# WORK REQUEST
Go through the material below and copy each line where the word "carton" appears.

---------- SUPPLIED RECORDS ----------

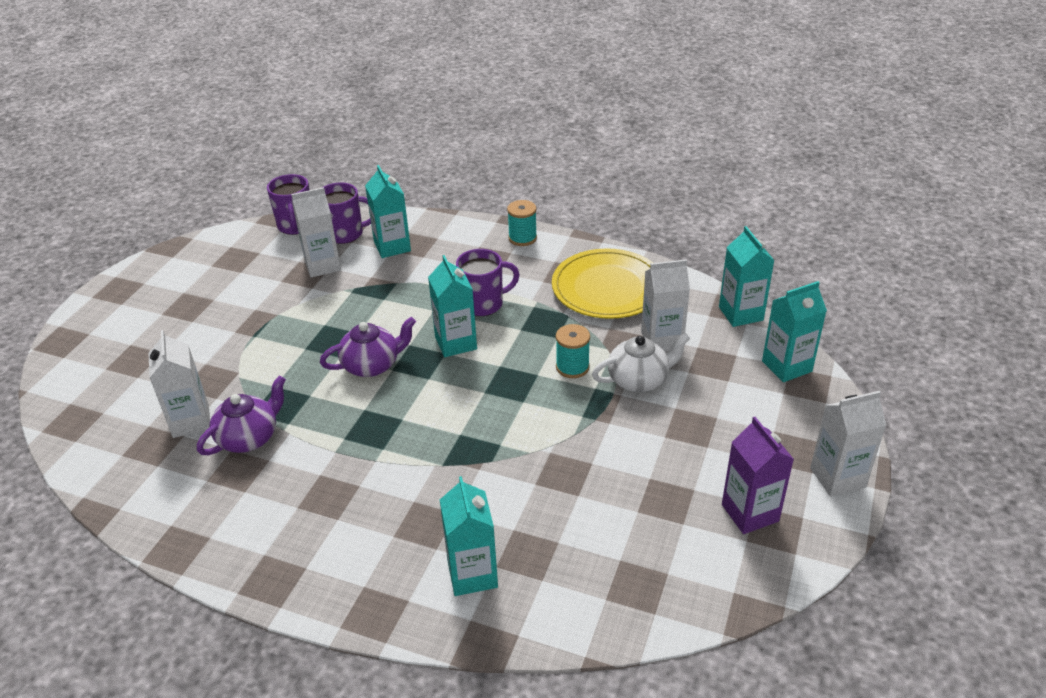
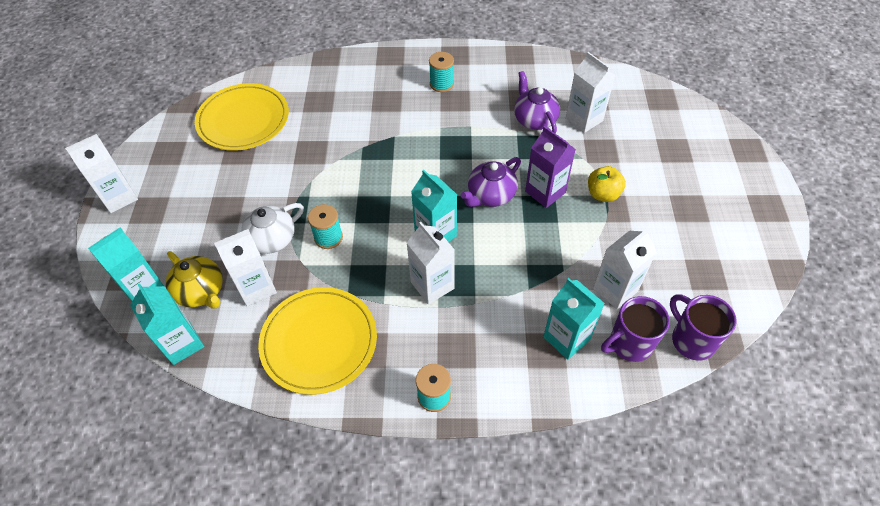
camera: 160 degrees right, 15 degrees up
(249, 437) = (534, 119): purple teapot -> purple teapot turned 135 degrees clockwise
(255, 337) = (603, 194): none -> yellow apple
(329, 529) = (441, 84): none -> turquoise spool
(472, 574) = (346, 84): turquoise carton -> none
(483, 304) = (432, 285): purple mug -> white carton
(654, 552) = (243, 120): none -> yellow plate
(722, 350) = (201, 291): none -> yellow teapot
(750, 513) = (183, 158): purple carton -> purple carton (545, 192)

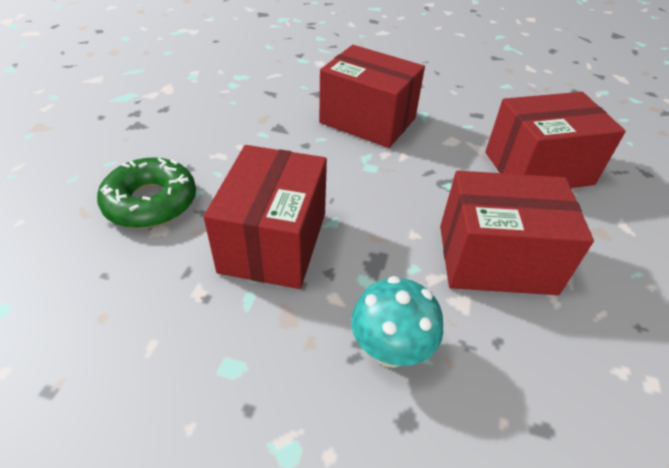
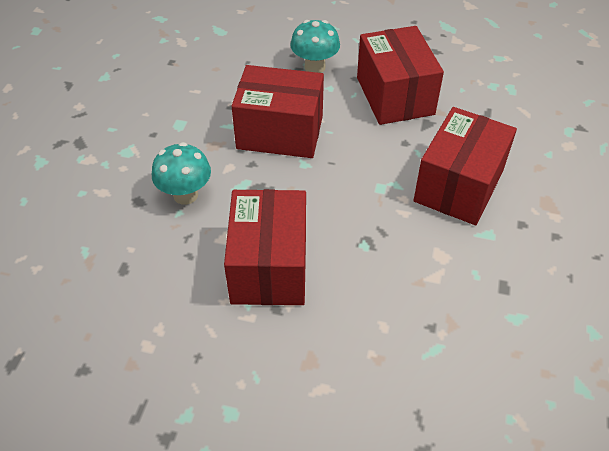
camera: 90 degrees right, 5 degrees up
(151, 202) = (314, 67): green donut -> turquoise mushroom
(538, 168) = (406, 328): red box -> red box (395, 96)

----------

# EXERCISE ANSWER
(472, 574) = (346, 84): turquoise carton -> none
(483, 304) = (432, 285): purple mug -> white carton
(750, 513) = (183, 158): purple carton -> purple carton (545, 192)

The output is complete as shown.